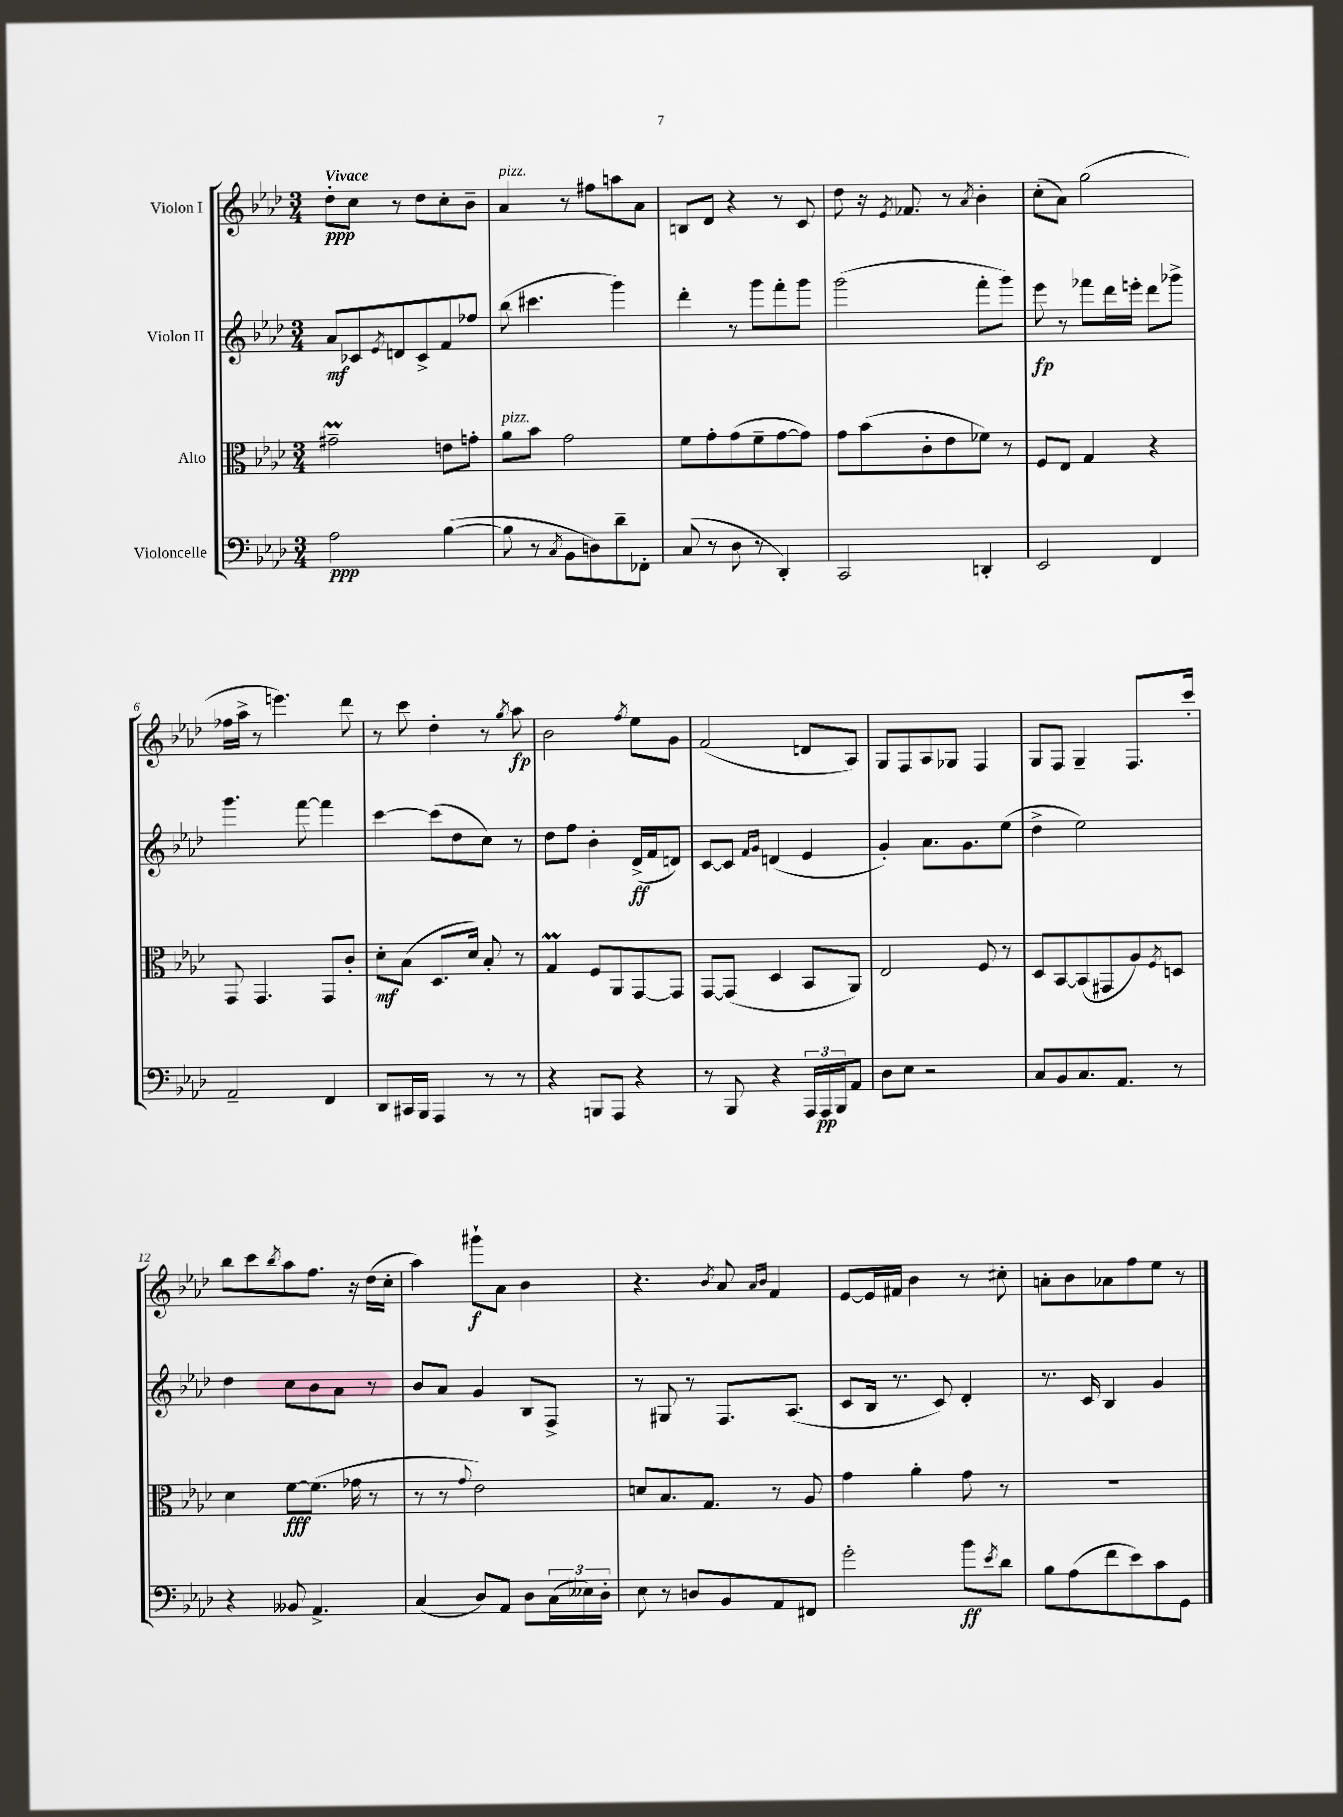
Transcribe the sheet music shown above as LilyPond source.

<<
\new StaffGroup <<
\new Staff = "s0" \with { instrumentName = "Violon I" } {
    \clef treble \key aes \major \numericTimeSignature \time 3/4 \tempo "Vivace"
    des''8-.\ppp c''8 r8 des''8 c''8-. bes'8-- |
    aes'4^\markup { \italic "pizz." } r8 fis''8 a''8 aes'8 |
    b8 des'8 r4 r8 c'8 |
    des''8 r16 \acciaccatura { ees'8 } fes'8. r8 \acciaccatura { aes'8 } bes'4-. |
    c''8-.( aes'8) g''2( |
    fes''16 aes''16-> r8 e'''4.) des'''8 |
    r8 c'''8 des''4-. r8 \acciaccatura { g''8 } aes''8\fp |
    bes'2 \acciaccatura { f''8 } ees''8 g'8 |
    f'2( d'8 aes8) |
    g8 f8 aes8 ges8 f4 |
    g8 f8 g4-- f8. c'''16-. |
    bes''8 c'''8 \acciaccatura { bes''8 } aes''8 f''8. r16 des''16( c''16-. |
    aes''4) gis'''8-!\f aes'8 bes'4 |
    r4. \acciaccatura { bes'8 } aes'8 \grace { aes'16 bes'16 } f'4 |
    ees'8~ ees'16 fis'16 bes'4 r8 cis''8-. |
    a'8-. bes'8 aes'8 f''8 ees''8 r8 \bar "|." |
}
\new Staff = "s1" \with { instrumentName = "Violon II" } {
    \clef treble \key aes \major \numericTimeSignature \time 3/4
    aes'8\mf ces'8 \acciaccatura { ees'8 } d'8 ces'8-> f'8 fes''8 |
    bes''8( cis'''4. g'''4) |
    des'''4-. r8 g'''8 f'''8-. g'''8 |
    g'''2( f'''8-. g'''8) |
    ees'''8\fp r8 fes'''8 des'''16 e'''16-. des'''8 ges'''8-> |
    g'''4. f'''8~ f'''4 |
    c'''4~ c'''8( des''8 c''8) r8 |
    des''8 f''8 bes'4-. des'16->\ff( f'16 d'8) |
    c'8~ c'8 \grace { f'16 g'16 } d'4( ees'4 |
    g'4-.) aes'8. g'8. ees''8( |
    des''4-> ees''2) |
    des''4 c''8 bes'8 aes'8 r8 |
    bes'8 aes'8 g'4 bes8 f8-> |
    r8 gis8 r8 f8. aes8.( |
    c'8 bes16 r8. c'8) des'4-. |
    r8. c'16 bes4 g'4 \bar "|." |
}
\new Staff = "s2" \with { instrumentName = "Alto" } {
    \clef alto \key aes \major \numericTimeSignature \time 3/4
    gis'2--\prall e'8 g'8-. |
    aes'8^\markup { \italic "pizz." } bes'8 g'2 |
    f'8 g'8-. g'8( f'8-- g'8~ g'8) |
    g'8 bes'8( c'8-. ees'8 fes'8) r8 |
    f8 ees8 g4 r4 |
    g,8 g,4. g,8 c'8-. |
    des'8-.\mf bes8( des8. des'16) bes8-. r8 |
    g4\prall f8 aes,8 g,8~ g,8 |
    g,8~ g,8( des4 bes,8 aes,8) |
    ees2 f8 r8 |
    des8 bes,8~ bes,8( gis,8 aes8) \acciaccatura { f8 } d8 |
    des'4 f'8~\fff f'8.( ges'16 r8 |
    r8 r8 \appoggiatura { g'8 } ees'2) |
    d'8 bes8. g8. r8 aes8 |
    g'4 aes'4-. g'8 r8 |
    R2. \bar "|." |
}
\new Staff = "s3" \with { instrumentName = "Violoncelle" } {
    \clef bass \key aes \major \numericTimeSignature \time 3/4
    aes2\ppp bes4~( |
    bes8 r8 \acciaccatura { c8 } bes,8 d8) des'8-- fes,8-. |
    c8( r8 des8 r8 des,4-.) |
    c,2 d,4-. |
    ees,2 f,4 |
    aes,2-- f,4 |
    des,8 cis,16 bes,,16 aes,,4 r8 r8 |
    r4 b,,8 aes,,8 r4 |
    r8 bes,,8 r4 \tuplet 3/2 { aes,,16 aes,,16\pp bes,,16 } aes,8 |
    des8 ees8 r2 |
    c8 bes,8 c8. aes,8. r8 |
    r4 beses,8 aes,4.-> |
    c4( des8) aes,8 des8 \tuplet 3/2 { c16( eeses16) des16-. } |
    ees8 r8 d8 bes,8 aes,8 fis,8 |
    g'2-. bes'8\ff \acciaccatura { ees'8 } des'8 |
    bes8 aes8( f'8 ees'8) c'8 g,8 \bar "|." |
}
>>
>>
============
Pick out every line in the records above that contains the string "clef", and copy each of those lines.

▸ Solved problem:
    \clef treble \key aes \major \numericTimeSignature \time 3/4 \tempo "Vivace"
    \clef treble \key aes \major \numericTimeSignature \time 3/4
    \clef alto \key aes \major \numericTimeSignature \time 3/4
    \clef bass \key aes \major \numericTimeSignature \time 3/4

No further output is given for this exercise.